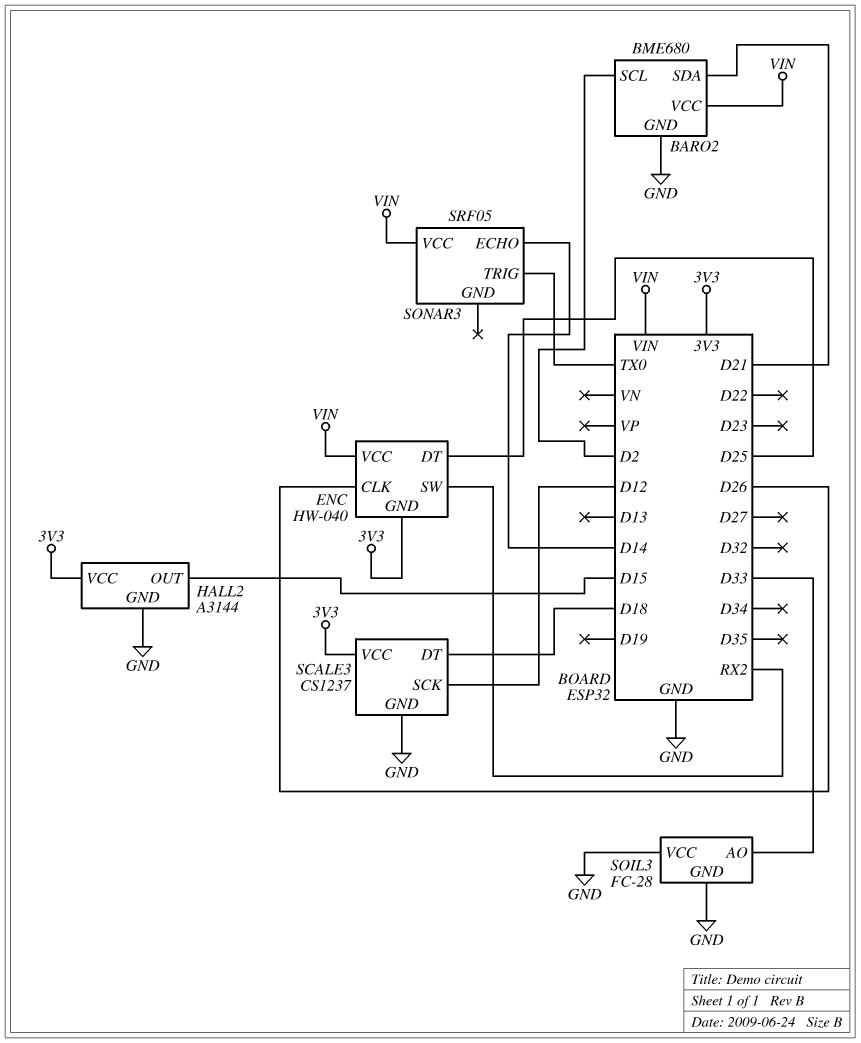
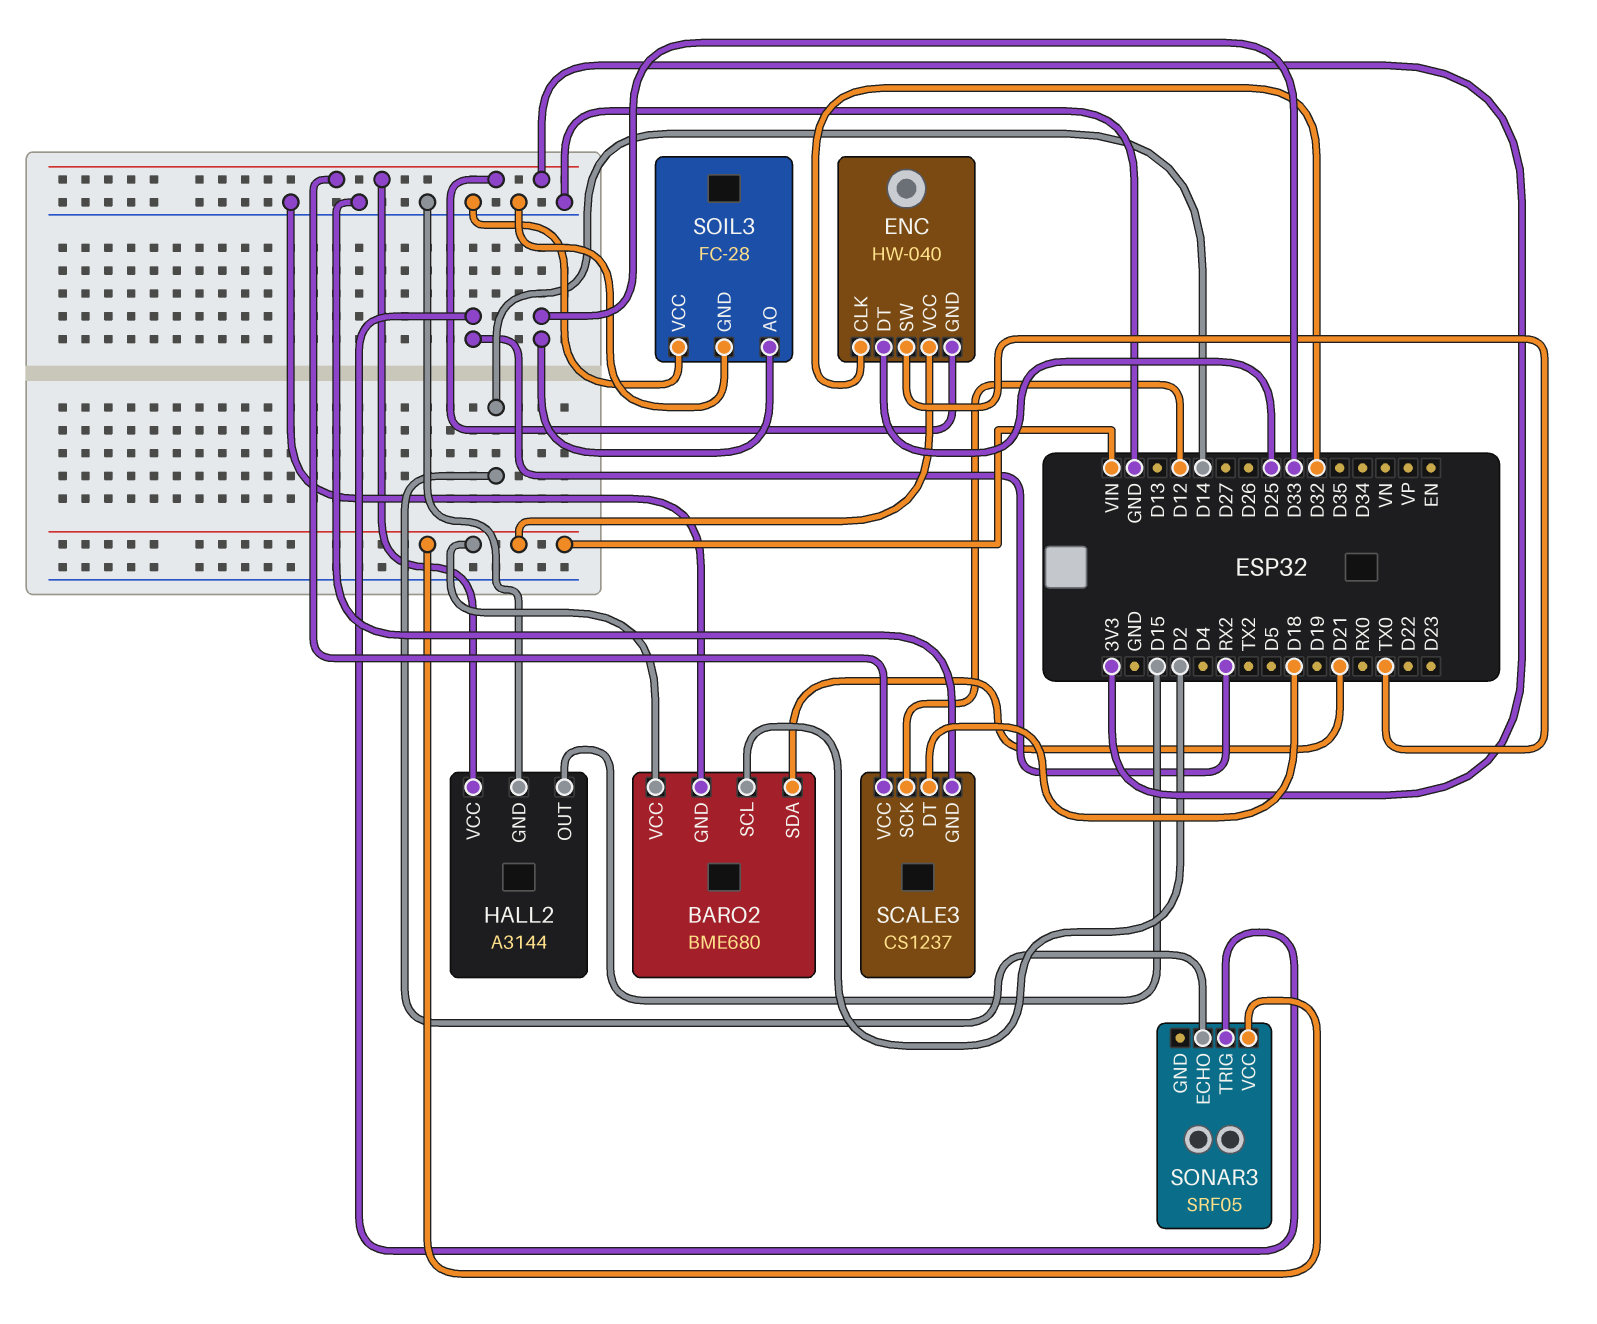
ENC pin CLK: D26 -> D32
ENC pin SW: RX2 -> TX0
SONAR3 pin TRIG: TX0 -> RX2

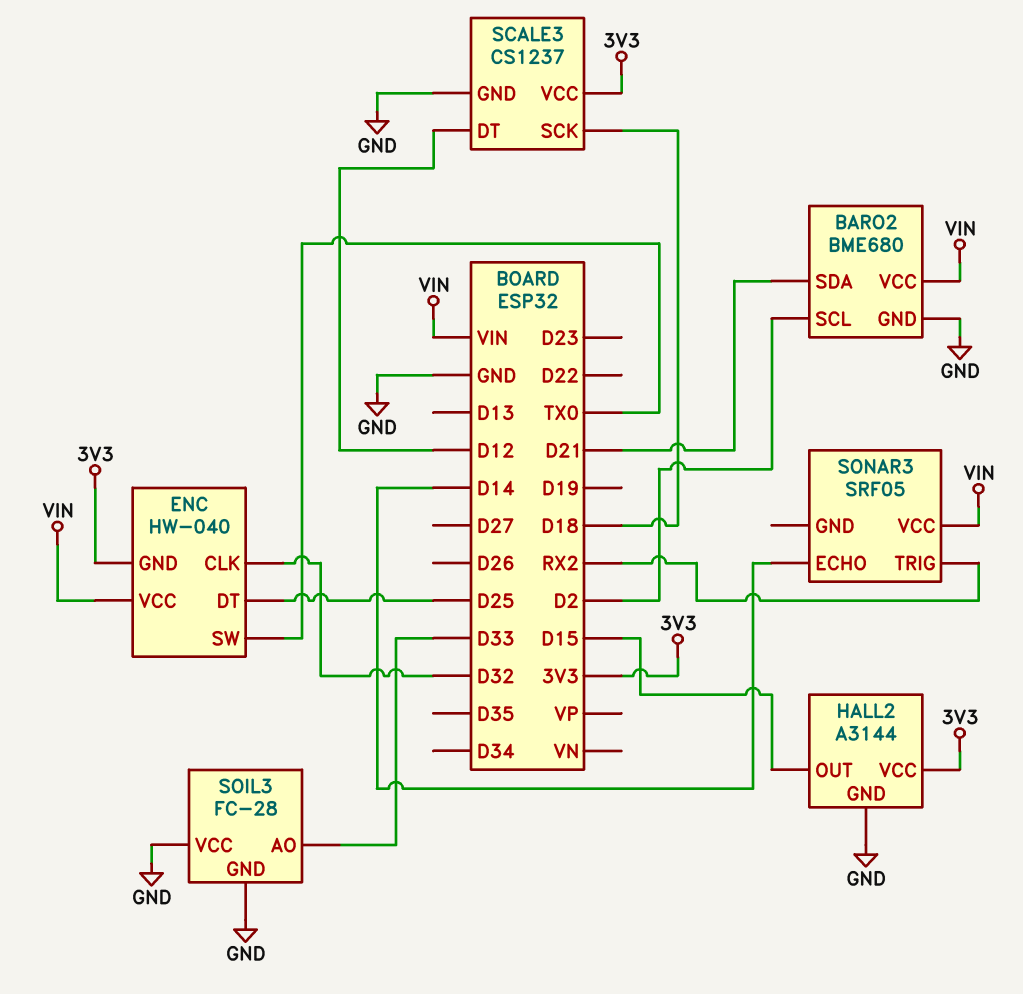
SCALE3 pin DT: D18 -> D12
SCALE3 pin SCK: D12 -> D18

#### [Task description]
Where the material contains pictures, leave them out and copy the rest verbatim.

#### [Written answer]
ENC pin CLK: D26 -> D32
ENC pin SW: RX2 -> TX0
SONAR3 pin TRIG: TX0 -> RX2

SCALE3 pin DT: D18 -> D12
SCALE3 pin SCK: D12 -> D18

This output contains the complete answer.